Before-and-after object listings:
==========

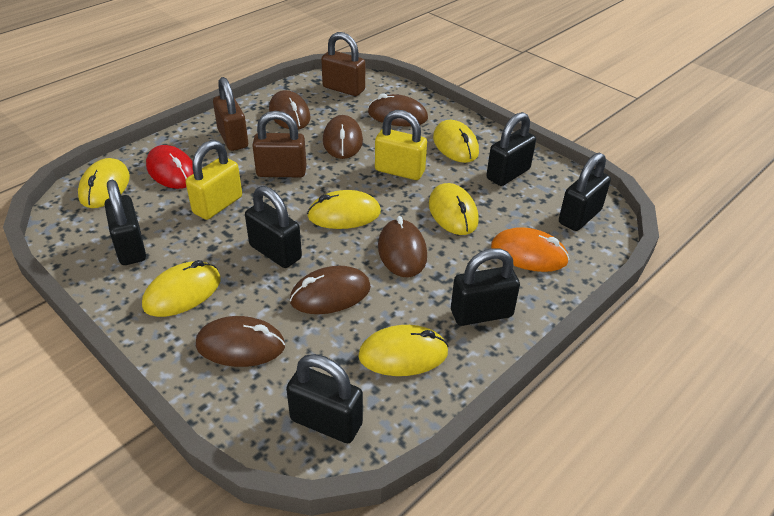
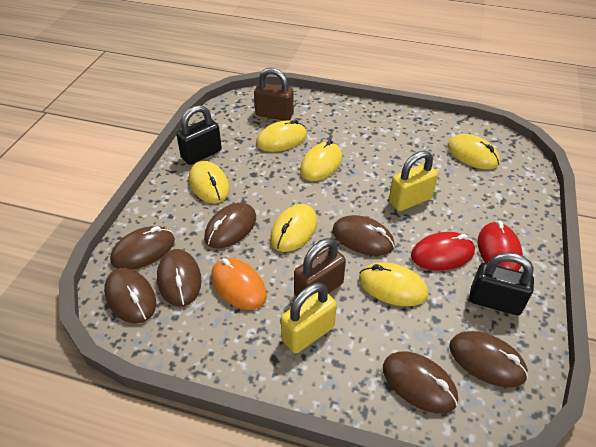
black padlock: 6 -> 2
brown mouse: 6 -> 7
brown padlock: 3 -> 2
red mouse: 1 -> 2

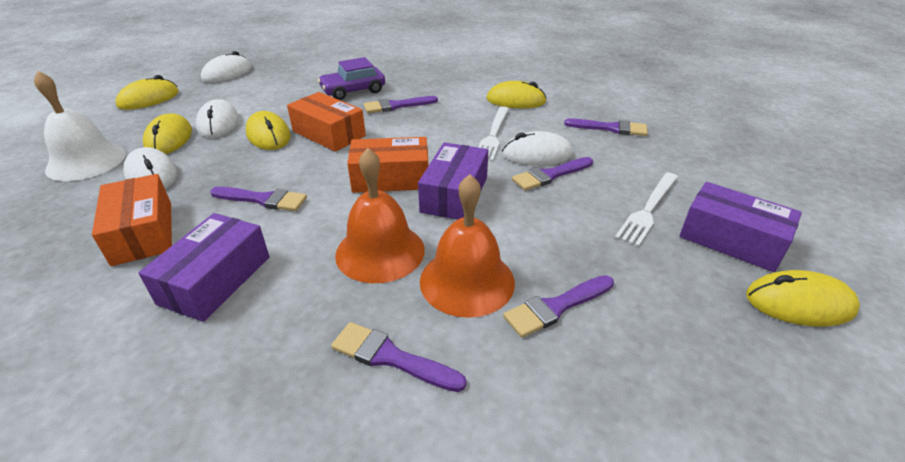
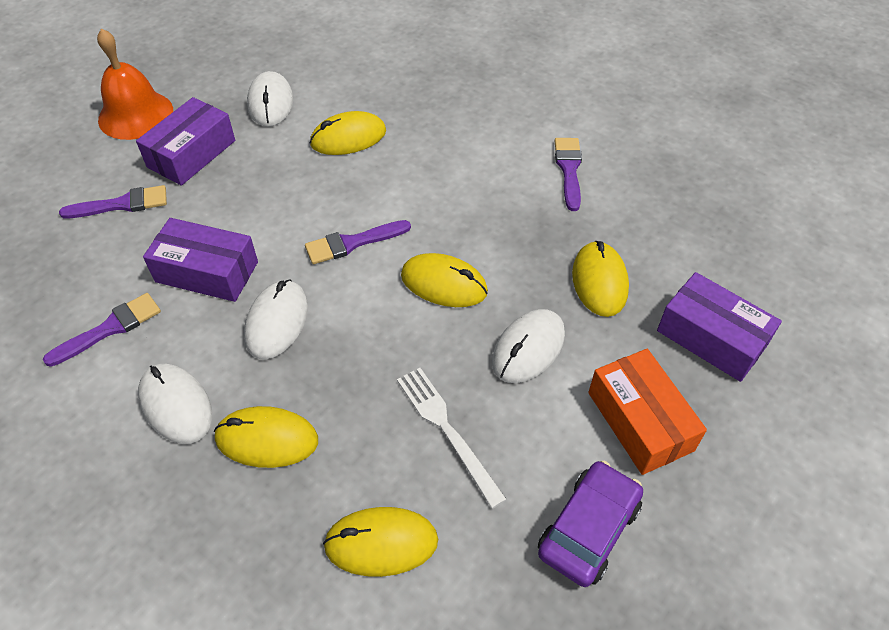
orange bell: 2 -> 1
orange box: 3 -> 1
purple brush: 6 -> 4
white bell: 1 -> 0
white fork: 2 -> 1

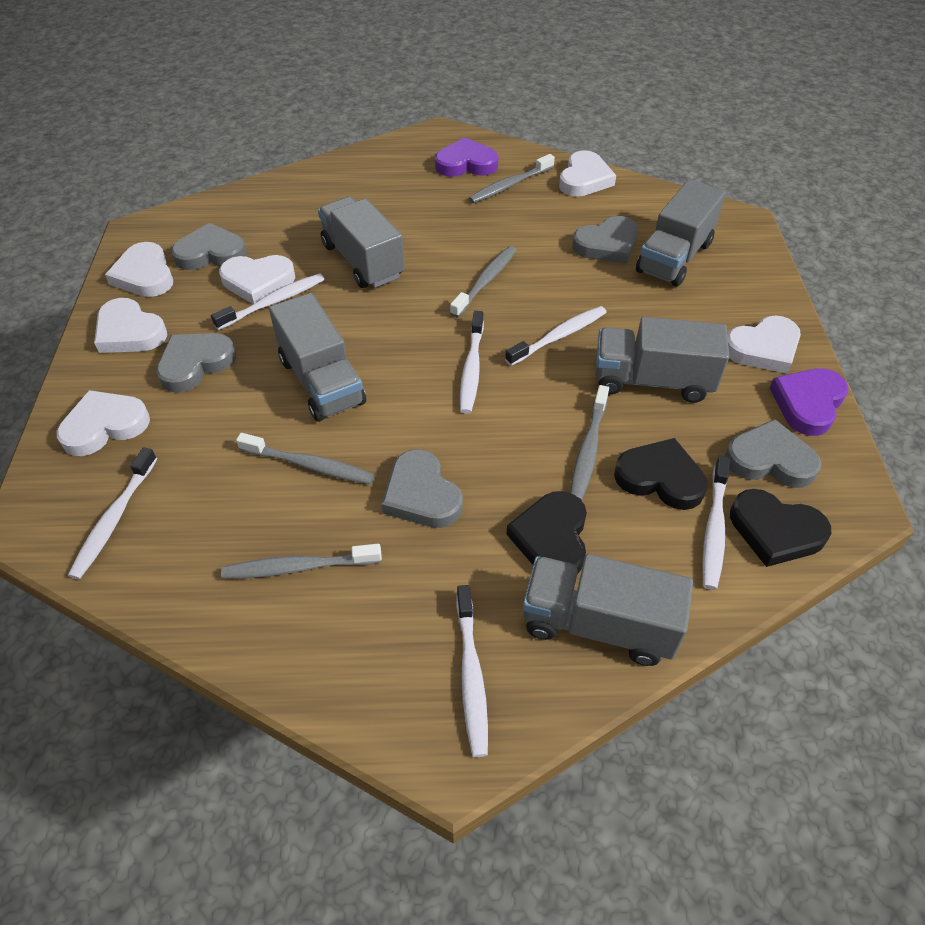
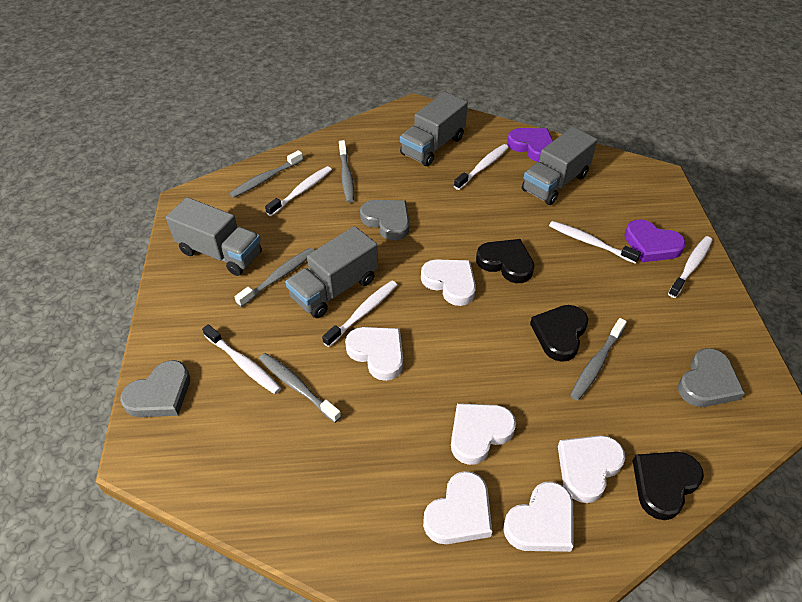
grey heart: 5 -> 3
grey truck: 5 -> 4

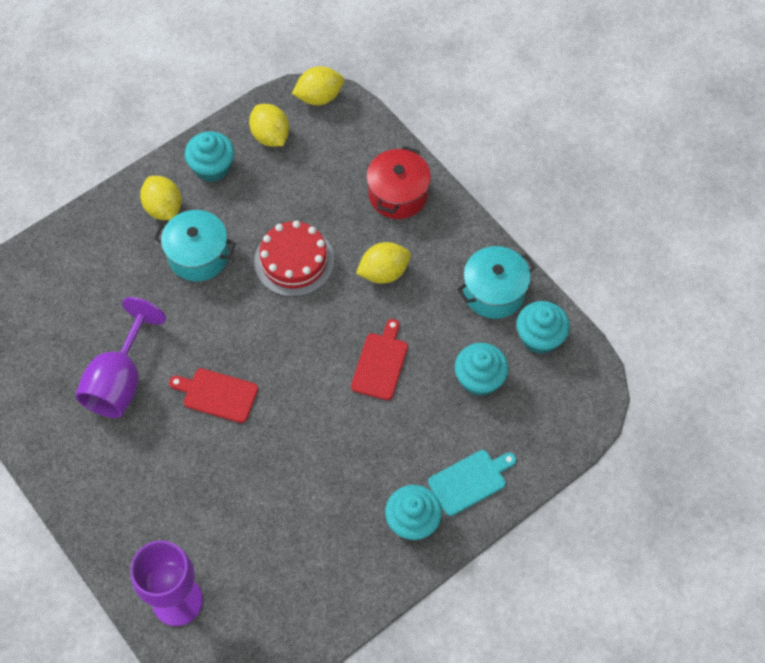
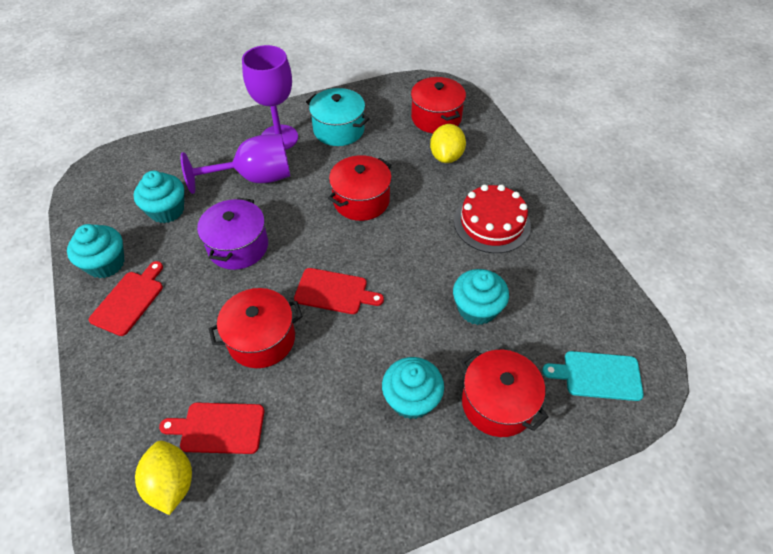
purple pot: 0 -> 1
red cutting board: 2 -> 3
red pot: 1 -> 4
turquoise pot: 2 -> 1
yellow lemon: 4 -> 2

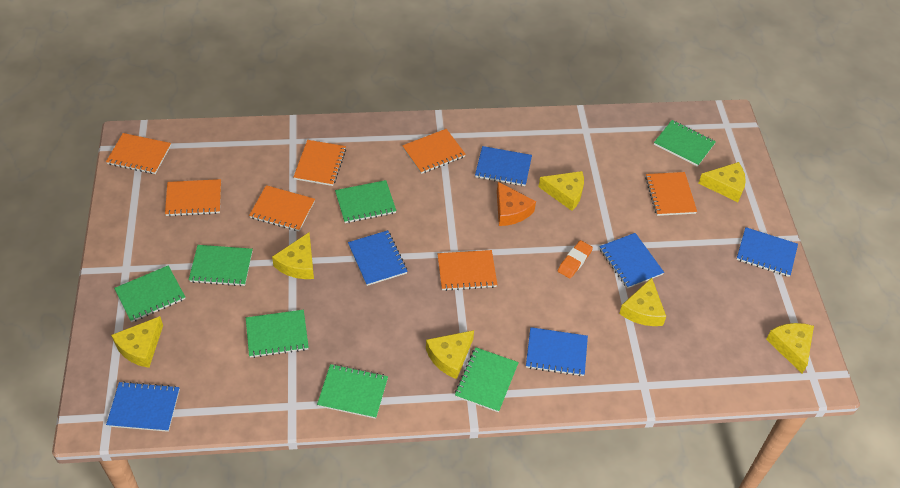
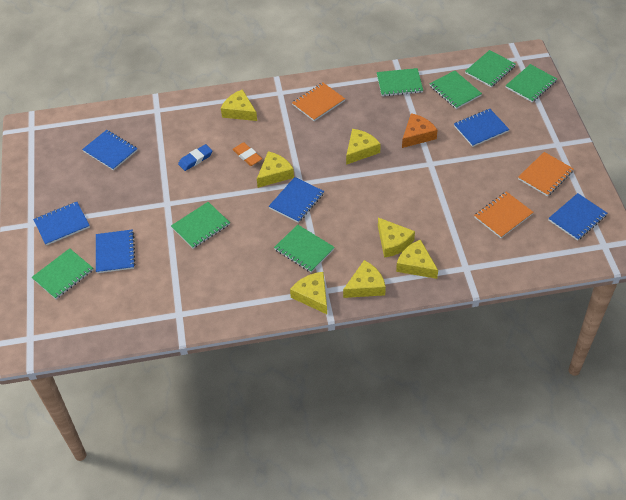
blue eraser: 0 -> 1
orange notebook: 7 -> 3

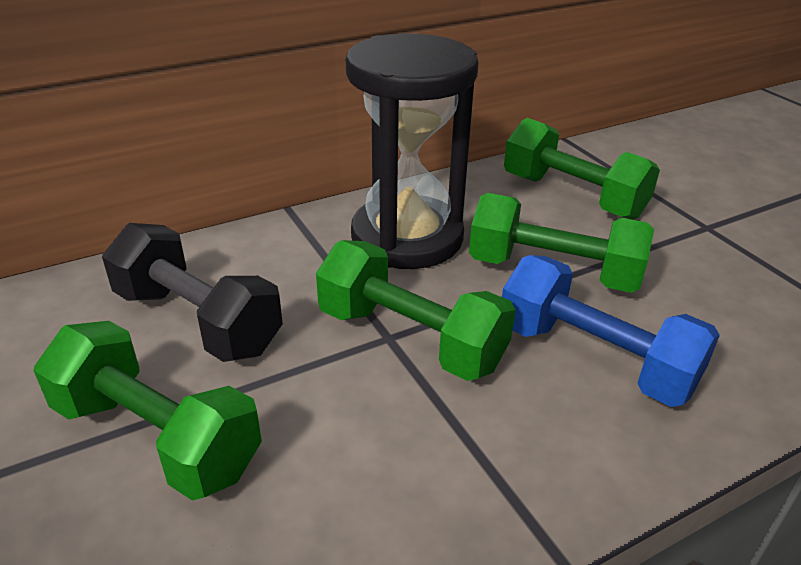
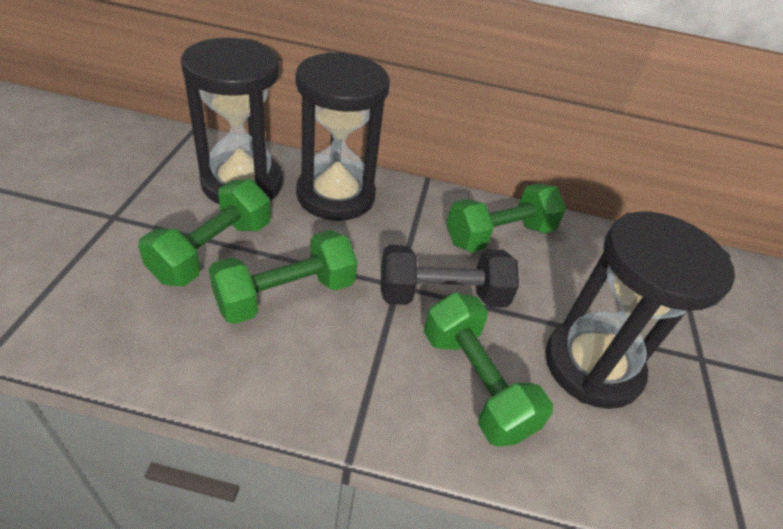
black hourglass: 1 -> 3
blue dumbbell: 1 -> 0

==========

**What you should do:** Any picture found in the data is to be skipped while the rest is copied exactly.

**Task output:**
black padlock: 6 -> 2
brown mouse: 6 -> 7
brown padlock: 3 -> 2
red mouse: 1 -> 2

orange bell: 2 -> 1
orange box: 3 -> 1
purple brush: 6 -> 4
white bell: 1 -> 0
white fork: 2 -> 1

grey heart: 5 -> 3
grey truck: 5 -> 4

purple pot: 0 -> 1
red cutting board: 2 -> 3
red pot: 1 -> 4
turquoise pot: 2 -> 1
yellow lemon: 4 -> 2

blue eraser: 0 -> 1
orange notebook: 7 -> 3

black hourglass: 1 -> 3
blue dumbbell: 1 -> 0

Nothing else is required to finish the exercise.